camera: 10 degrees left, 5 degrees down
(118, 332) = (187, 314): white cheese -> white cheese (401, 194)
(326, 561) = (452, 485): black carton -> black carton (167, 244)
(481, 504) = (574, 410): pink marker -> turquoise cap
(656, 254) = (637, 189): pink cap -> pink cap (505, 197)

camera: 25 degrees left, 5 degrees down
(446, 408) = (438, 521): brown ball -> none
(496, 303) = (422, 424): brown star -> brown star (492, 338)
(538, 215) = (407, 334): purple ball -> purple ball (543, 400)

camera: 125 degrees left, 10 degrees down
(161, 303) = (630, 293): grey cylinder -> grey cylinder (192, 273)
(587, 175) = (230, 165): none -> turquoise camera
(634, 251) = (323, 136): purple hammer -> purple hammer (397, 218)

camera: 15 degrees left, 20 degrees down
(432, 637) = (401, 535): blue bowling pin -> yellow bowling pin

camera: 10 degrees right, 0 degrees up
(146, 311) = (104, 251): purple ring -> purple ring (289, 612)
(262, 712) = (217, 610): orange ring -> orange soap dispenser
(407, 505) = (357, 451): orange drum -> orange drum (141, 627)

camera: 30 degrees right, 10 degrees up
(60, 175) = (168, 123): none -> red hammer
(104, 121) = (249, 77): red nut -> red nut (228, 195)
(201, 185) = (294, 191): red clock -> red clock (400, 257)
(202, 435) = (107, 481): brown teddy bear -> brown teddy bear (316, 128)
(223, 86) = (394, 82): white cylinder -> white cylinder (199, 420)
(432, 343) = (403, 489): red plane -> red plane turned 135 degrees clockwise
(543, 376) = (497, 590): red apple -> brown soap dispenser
━━━━━━━━━━━━━━━━
- Action item:
Lines from the first one above through the line containing "camera: 30 degrees right, 10 degrees up" are to be retyped exactly, both included, and nothing more.

- Written reply:
camera: 10 degrees left, 5 degrees down
(118, 332) = (187, 314): white cheese -> white cheese (401, 194)
(326, 561) = (452, 485): black carton -> black carton (167, 244)
(481, 504) = (574, 410): pink marker -> turquoise cap
(656, 254) = (637, 189): pink cap -> pink cap (505, 197)

camera: 25 degrees left, 5 degrees down
(446, 408) = (438, 521): brown ball -> none
(496, 303) = (422, 424): brown star -> brown star (492, 338)
(538, 215) = (407, 334): purple ball -> purple ball (543, 400)

camera: 125 degrees left, 10 degrees down
(161, 303) = (630, 293): grey cylinder -> grey cylinder (192, 273)
(587, 175) = (230, 165): none -> turquoise camera
(634, 251) = (323, 136): purple hammer -> purple hammer (397, 218)

camera: 15 degrees left, 20 degrees down
(432, 637) = (401, 535): blue bowling pin -> yellow bowling pin

camera: 10 degrees right, 0 degrees up
(146, 311) = (104, 251): purple ring -> purple ring (289, 612)
(262, 712) = (217, 610): orange ring -> orange soap dispenser
(407, 505) = (357, 451): orange drum -> orange drum (141, 627)

camera: 30 degrees right, 10 degrees up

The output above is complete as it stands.